→ **WHAT YOU NEED TO DO**
The lines from the one containing "spinning top/red <604,355>" to the end of the entries, both included, are what you need to transcribe exactly, without pictures and without anything else.

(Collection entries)
::::
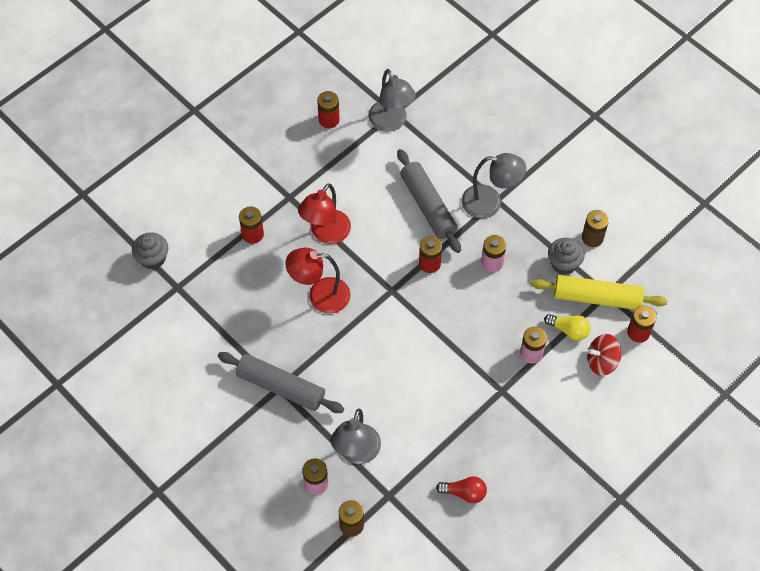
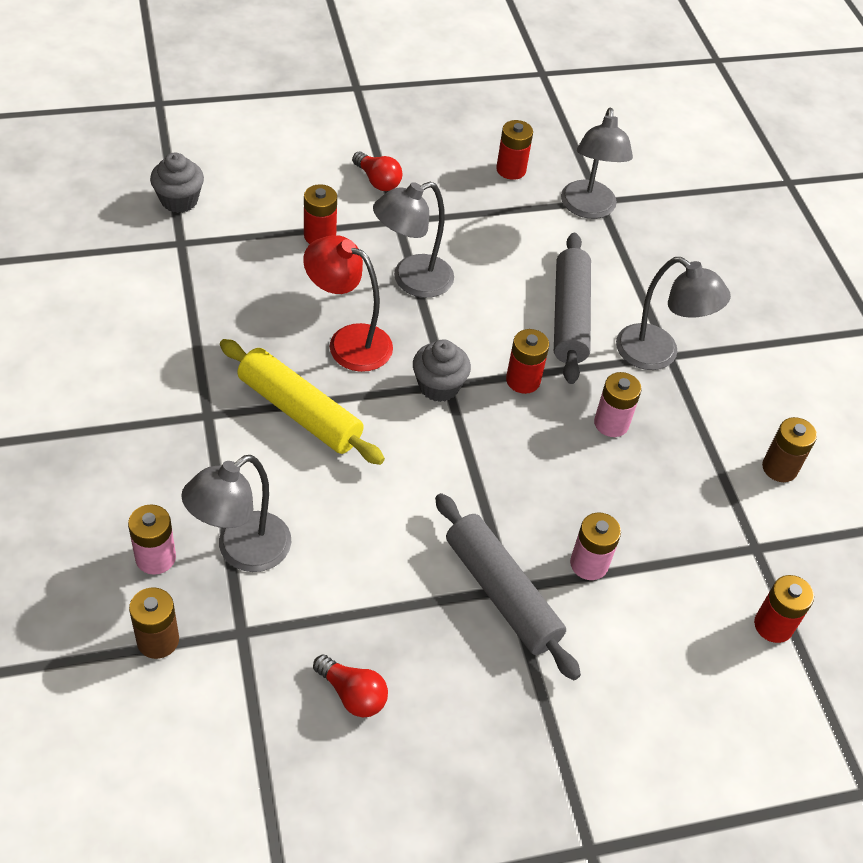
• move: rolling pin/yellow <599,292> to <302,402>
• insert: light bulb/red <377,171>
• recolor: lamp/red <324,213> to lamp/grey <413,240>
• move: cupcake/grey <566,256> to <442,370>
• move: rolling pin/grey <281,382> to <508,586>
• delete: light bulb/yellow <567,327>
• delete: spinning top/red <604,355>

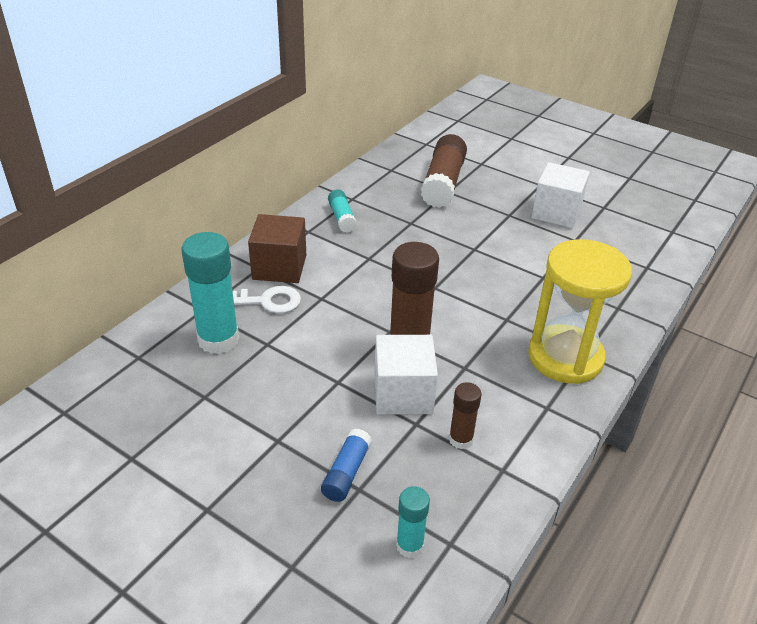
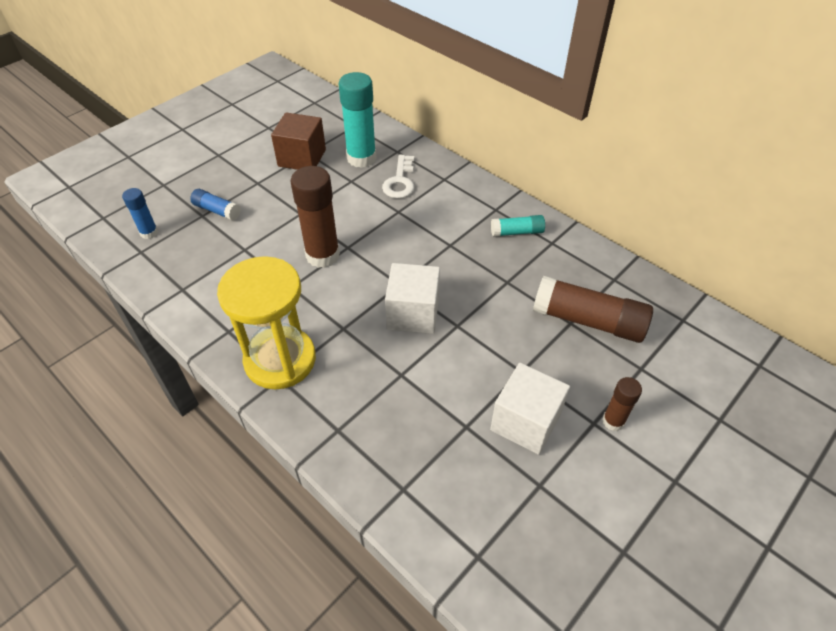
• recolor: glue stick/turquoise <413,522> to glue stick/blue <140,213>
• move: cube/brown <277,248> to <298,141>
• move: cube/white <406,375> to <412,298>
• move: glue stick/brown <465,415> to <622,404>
::::
→ **WRITTEN ANSWER**
• delete: spinning top/red <604,355>

• recolor: glue stick/turquoise <413,522> to glue stick/blue <140,213>
• move: cube/brown <277,248> to <298,141>
• move: cube/white <406,375> to <412,298>
• move: glue stick/brown <465,415> to <622,404>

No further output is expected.